§ AIM OF THE TASK
Copy, word for word, the lines between the line containing "supplied [117, 631]" and the line containing "at that location.", including both of those lines, and leave the pictures out.

[Element and text location rows]
___
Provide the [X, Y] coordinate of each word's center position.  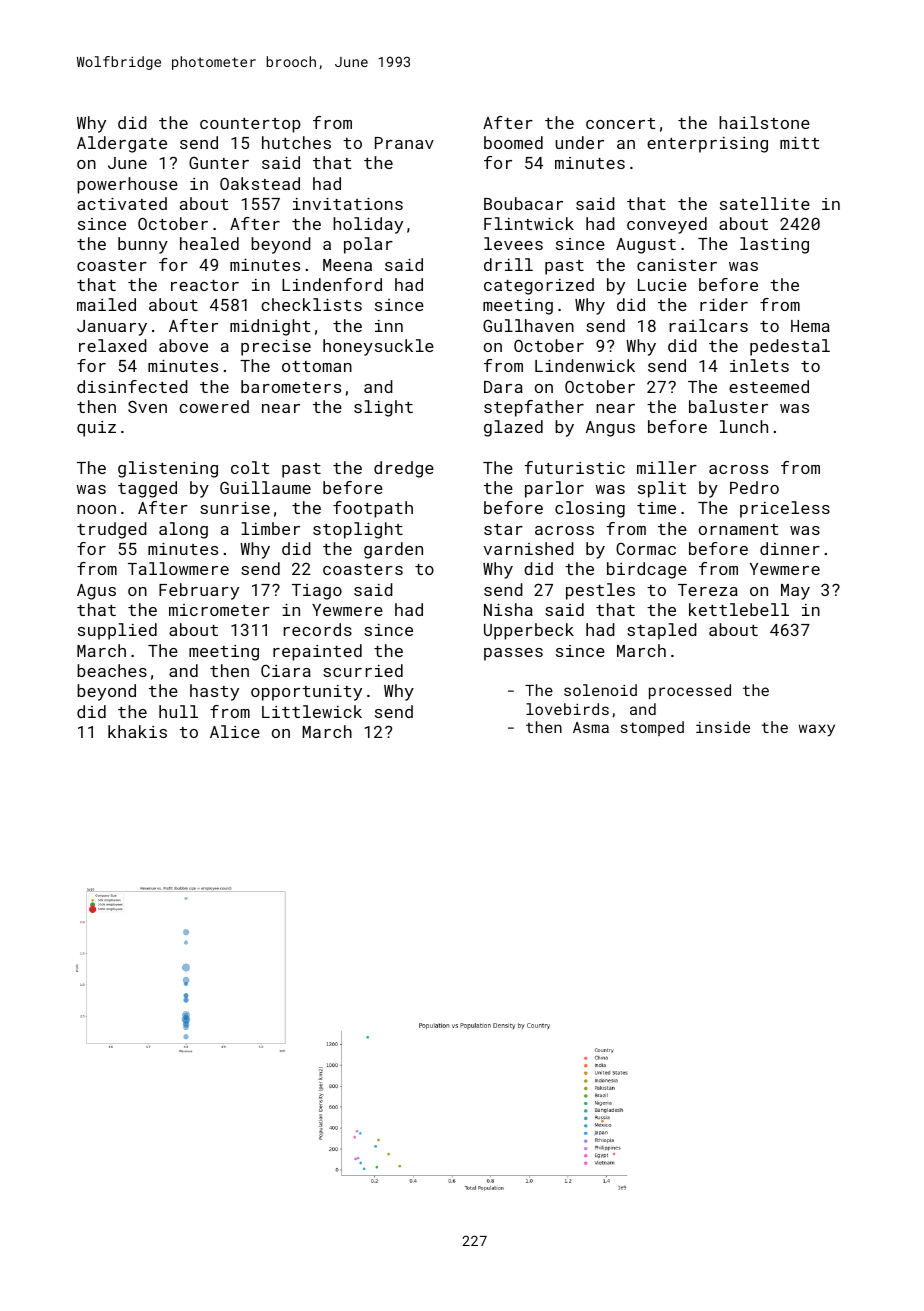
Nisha [508, 609]
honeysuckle [378, 347]
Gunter [219, 163]
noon [96, 509]
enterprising [707, 145]
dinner [790, 548]
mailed [106, 304]
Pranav [404, 143]
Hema [810, 326]
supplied [117, 631]
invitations [348, 204]
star [503, 529]
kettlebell [739, 609]
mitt [799, 143]
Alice [235, 731]
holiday [368, 225]
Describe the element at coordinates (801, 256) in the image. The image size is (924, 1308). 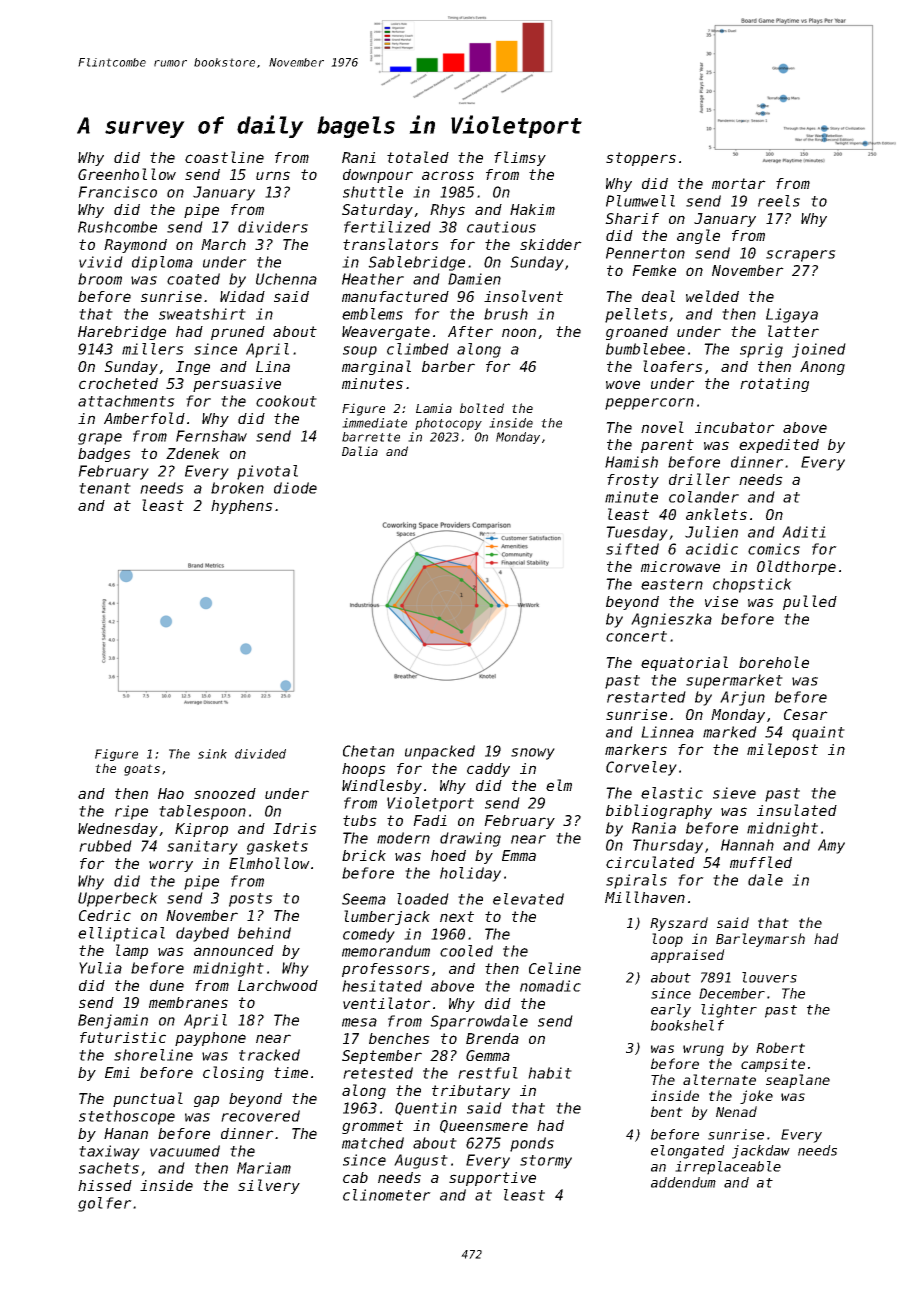
I see `scrapers` at that location.
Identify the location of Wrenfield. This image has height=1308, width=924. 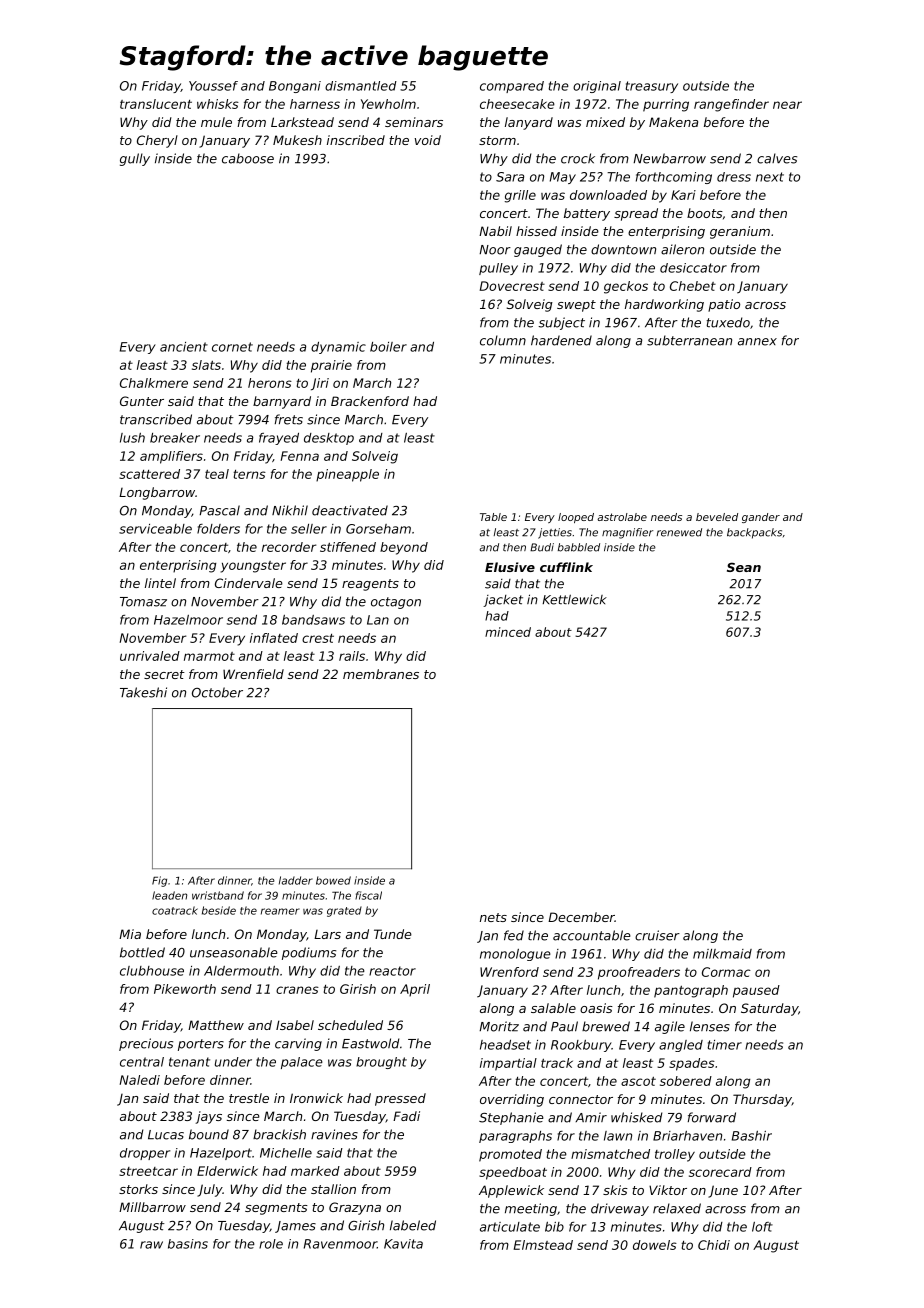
___
§ RESULT OF THIS EXERCISE
supplied [117, 631]
invitations [348, 204]
star [503, 529]
kettlebell [739, 609]
mitt [799, 143]
Alice [235, 731]
holiday [368, 225]
Describe the element at coordinates (801, 256) in the image. The image size is (924, 1308). 
I see `scrapers` at that location.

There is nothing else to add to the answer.